• _WORK ITEM_: Return each line of the data below exactly, omitting any pictures.

Recorded data
● ● ● ●

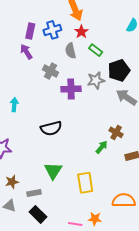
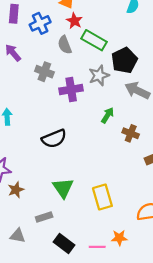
purple rectangle: (30, 31) -> (14, 14), moved
green rectangle: (96, 50) -> (94, 40), size x1.5
green arrow: (102, 147) -> (108, 115), moved
brown star: (12, 182) -> (16, 190), moved
black rectangle: (38, 214) -> (64, 243), moved

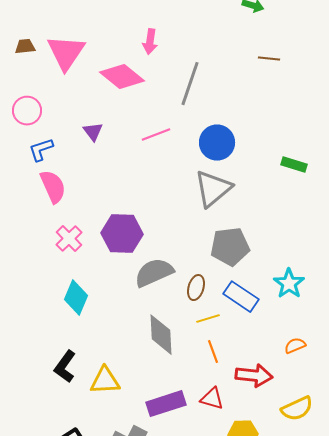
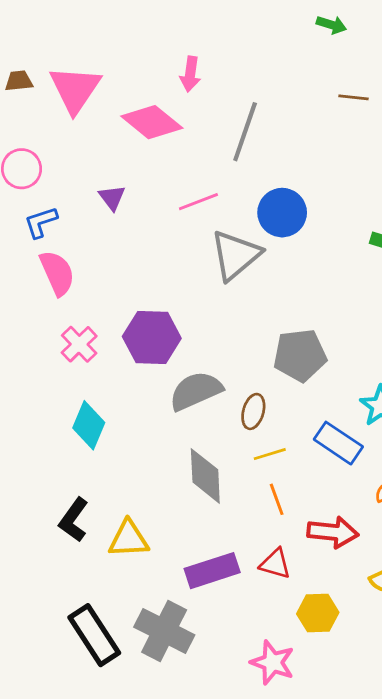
gray triangle: (213, 189) -> (235, 255), moved
blue rectangle: (241, 297) -> (338, 443), moved

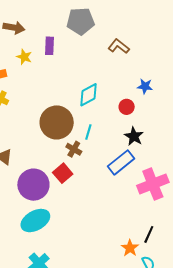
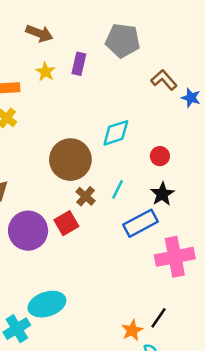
blue star: (145, 86) -> (191, 98), moved
cyan line: (88, 132) -> (118, 189), moved
cyan ellipse: (35, 221) -> (47, 304), moved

● ● ● ●

• _RESULT OF THIS TASK_:
purple rectangle: (30, 31) -> (14, 14), moved
green rectangle: (96, 50) -> (94, 40), size x1.5
green arrow: (102, 147) -> (108, 115), moved
brown star: (12, 182) -> (16, 190), moved
black rectangle: (38, 214) -> (64, 243), moved

gray triangle: (213, 189) -> (235, 255), moved
blue rectangle: (241, 297) -> (338, 443), moved

blue star: (145, 86) -> (191, 98), moved
cyan line: (88, 132) -> (118, 189), moved
cyan ellipse: (35, 221) -> (47, 304), moved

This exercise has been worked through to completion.